Instructions to follow: The task here is to set down every line of the listing exactly.

◇ ◇ ◇ ◇

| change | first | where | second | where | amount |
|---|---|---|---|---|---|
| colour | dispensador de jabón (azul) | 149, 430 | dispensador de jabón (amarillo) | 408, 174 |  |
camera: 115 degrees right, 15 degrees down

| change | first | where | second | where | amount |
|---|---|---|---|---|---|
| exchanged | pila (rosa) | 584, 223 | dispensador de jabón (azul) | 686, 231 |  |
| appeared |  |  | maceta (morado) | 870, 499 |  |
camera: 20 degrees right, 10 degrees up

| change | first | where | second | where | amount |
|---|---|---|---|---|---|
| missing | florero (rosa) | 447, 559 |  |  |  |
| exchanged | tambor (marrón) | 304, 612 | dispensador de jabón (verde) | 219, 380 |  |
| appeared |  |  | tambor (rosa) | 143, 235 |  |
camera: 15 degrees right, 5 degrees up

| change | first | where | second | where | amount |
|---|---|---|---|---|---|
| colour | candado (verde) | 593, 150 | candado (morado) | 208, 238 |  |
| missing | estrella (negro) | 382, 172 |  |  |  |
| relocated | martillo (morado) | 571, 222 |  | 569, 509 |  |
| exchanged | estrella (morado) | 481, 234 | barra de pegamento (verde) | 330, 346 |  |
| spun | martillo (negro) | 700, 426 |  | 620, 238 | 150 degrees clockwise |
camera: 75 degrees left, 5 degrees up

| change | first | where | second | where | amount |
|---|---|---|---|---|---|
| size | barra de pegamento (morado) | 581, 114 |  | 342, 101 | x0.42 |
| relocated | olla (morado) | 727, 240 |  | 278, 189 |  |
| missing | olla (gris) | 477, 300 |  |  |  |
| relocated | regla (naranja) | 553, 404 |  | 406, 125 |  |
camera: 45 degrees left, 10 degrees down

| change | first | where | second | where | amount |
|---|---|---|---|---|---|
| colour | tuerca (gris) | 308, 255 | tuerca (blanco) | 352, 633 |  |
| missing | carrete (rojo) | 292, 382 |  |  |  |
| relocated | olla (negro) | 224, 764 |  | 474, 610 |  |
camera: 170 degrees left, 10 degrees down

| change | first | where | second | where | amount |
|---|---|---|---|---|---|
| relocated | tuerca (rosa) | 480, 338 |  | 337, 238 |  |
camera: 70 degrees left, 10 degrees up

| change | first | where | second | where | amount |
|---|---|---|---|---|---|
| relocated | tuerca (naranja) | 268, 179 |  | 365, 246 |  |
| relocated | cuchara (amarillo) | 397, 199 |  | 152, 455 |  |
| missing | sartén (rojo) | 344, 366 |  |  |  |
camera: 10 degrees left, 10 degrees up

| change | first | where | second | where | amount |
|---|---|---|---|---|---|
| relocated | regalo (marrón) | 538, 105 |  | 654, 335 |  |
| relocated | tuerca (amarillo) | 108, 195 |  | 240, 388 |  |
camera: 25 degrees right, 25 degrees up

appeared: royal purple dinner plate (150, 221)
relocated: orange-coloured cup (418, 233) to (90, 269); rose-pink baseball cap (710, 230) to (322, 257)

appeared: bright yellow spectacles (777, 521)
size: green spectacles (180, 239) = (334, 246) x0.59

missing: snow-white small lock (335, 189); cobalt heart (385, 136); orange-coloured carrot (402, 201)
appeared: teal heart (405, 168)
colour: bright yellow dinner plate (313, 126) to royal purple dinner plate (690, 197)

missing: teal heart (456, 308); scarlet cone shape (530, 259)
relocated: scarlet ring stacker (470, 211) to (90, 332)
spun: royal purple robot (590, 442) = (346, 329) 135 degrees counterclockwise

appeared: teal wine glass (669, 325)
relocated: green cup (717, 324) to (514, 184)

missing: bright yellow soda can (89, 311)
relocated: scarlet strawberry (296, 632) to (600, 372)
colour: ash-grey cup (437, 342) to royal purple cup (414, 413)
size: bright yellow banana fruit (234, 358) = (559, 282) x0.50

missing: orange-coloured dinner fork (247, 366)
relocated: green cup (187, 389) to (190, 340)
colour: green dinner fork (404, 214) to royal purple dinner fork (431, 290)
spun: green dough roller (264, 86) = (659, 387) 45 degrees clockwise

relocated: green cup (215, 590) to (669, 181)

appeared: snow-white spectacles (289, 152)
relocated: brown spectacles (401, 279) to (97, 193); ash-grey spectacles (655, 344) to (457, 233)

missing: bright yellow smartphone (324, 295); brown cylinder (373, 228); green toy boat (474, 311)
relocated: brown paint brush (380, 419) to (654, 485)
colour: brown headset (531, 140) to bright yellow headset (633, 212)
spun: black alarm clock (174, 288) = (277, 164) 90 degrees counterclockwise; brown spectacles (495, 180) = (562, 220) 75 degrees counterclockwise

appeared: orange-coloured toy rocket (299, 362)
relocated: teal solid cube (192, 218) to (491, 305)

◇ ◇ ◇ ◇

Result of the task:
| change | first | where | second | where | amount |
|---|---|---|---|---|---|
| colour | dispensador de jabón (azul) | 149, 430 | dispensador de jabón (amarillo) | 408, 174 |  |
camera: 115 degrees right, 15 degrees down

| change | first | where | second | where | amount |
|---|---|---|---|---|---|
| exchanged | pila (rosa) | 584, 223 | dispensador de jabón (azul) | 686, 231 |  |
| appeared |  |  | maceta (morado) | 870, 499 |  |
camera: 20 degrees right, 10 degrees up

| change | first | where | second | where | amount |
|---|---|---|---|---|---|
| missing | florero (rosa) | 447, 559 |  |  |  |
| exchanged | tambor (marrón) | 304, 612 | dispensador de jabón (verde) | 219, 380 |  |
| appeared |  |  | tambor (rosa) | 143, 235 |  |
camera: 15 degrees right, 5 degrees up

| change | first | where | second | where | amount |
|---|---|---|---|---|---|
| colour | candado (verde) | 593, 150 | candado (morado) | 208, 238 |  |
| missing | estrella (negro) | 382, 172 |  |  |  |
| relocated | martillo (morado) | 571, 222 |  | 569, 509 |  |
| exchanged | estrella (morado) | 481, 234 | barra de pegamento (verde) | 330, 346 |  |
| spun | martillo (negro) | 700, 426 |  | 620, 238 | 150 degrees clockwise |
camera: 75 degrees left, 5 degrees up

| change | first | where | second | where | amount |
|---|---|---|---|---|---|
| size | barra de pegamento (morado) | 581, 114 |  | 342, 101 | x0.42 |
| relocated | olla (morado) | 727, 240 |  | 278, 189 |  |
| missing | olla (gris) | 477, 300 |  |  |  |
| relocated | regla (naranja) | 553, 404 |  | 406, 125 |  |
camera: 45 degrees left, 10 degrees down

| change | first | where | second | where | amount |
|---|---|---|---|---|---|
| colour | tuerca (gris) | 308, 255 | tuerca (blanco) | 352, 633 |  |
| missing | carrete (rojo) | 292, 382 |  |  |  |
| relocated | olla (negro) | 224, 764 |  | 474, 610 |  |
camera: 170 degrees left, 10 degrees down

| change | first | where | second | where | amount |
|---|---|---|---|---|---|
| relocated | tuerca (rosa) | 480, 338 |  | 337, 238 |  |
camera: 70 degrees left, 10 degrees up

| change | first | where | second | where | amount |
|---|---|---|---|---|---|
| relocated | tuerca (naranja) | 268, 179 |  | 365, 246 |  |
| relocated | cuchara (amarillo) | 397, 199 |  | 152, 455 |  |
| missing | sartén (rojo) | 344, 366 |  |  |  |
camera: 10 degrees left, 10 degrees up

| change | first | where | second | where | amount |
|---|---|---|---|---|---|
| relocated | regalo (marrón) | 538, 105 |  | 654, 335 |  |
| relocated | tuerca (amarillo) | 108, 195 |  | 240, 388 |  |
camera: 25 degrees right, 25 degrees up

appeared: royal purple dinner plate (150, 221)
relocated: orange-coloured cup (418, 233) to (90, 269); rose-pink baseball cap (710, 230) to (322, 257)

appeared: bright yellow spectacles (777, 521)
size: green spectacles (180, 239) = (334, 246) x0.59

missing: snow-white small lock (335, 189); cobalt heart (385, 136); orange-coloured carrot (402, 201)
appeared: teal heart (405, 168)
colour: bright yellow dinner plate (313, 126) to royal purple dinner plate (690, 197)

missing: teal heart (456, 308); scarlet cone shape (530, 259)
relocated: scarlet ring stacker (470, 211) to (90, 332)
spun: royal purple robot (590, 442) = (346, 329) 135 degrees counterclockwise

appeared: teal wine glass (669, 325)
relocated: green cup (717, 324) to (514, 184)

missing: bright yellow soda can (89, 311)
relocated: scarlet strawberry (296, 632) to (600, 372)
colour: ash-grey cup (437, 342) to royal purple cup (414, 413)
size: bright yellow banana fruit (234, 358) = (559, 282) x0.50

missing: orange-coloured dinner fork (247, 366)
relocated: green cup (187, 389) to (190, 340)
colour: green dinner fork (404, 214) to royal purple dinner fork (431, 290)
spun: green dough roller (264, 86) = (659, 387) 45 degrees clockwise

relocated: green cup (215, 590) to (669, 181)

appeared: snow-white spectacles (289, 152)
relocated: brown spectacles (401, 279) to (97, 193); ash-grey spectacles (655, 344) to (457, 233)

missing: bright yellow smartphone (324, 295); brown cylinder (373, 228); green toy boat (474, 311)
relocated: brown paint brush (380, 419) to (654, 485)
colour: brown headset (531, 140) to bright yellow headset (633, 212)
spun: black alarm clock (174, 288) = (277, 164) 90 degrees counterclockwise; brown spectacles (495, 180) = (562, 220) 75 degrees counterclockwise

appeared: orange-coloured toy rocket (299, 362)
relocated: teal solid cube (192, 218) to (491, 305)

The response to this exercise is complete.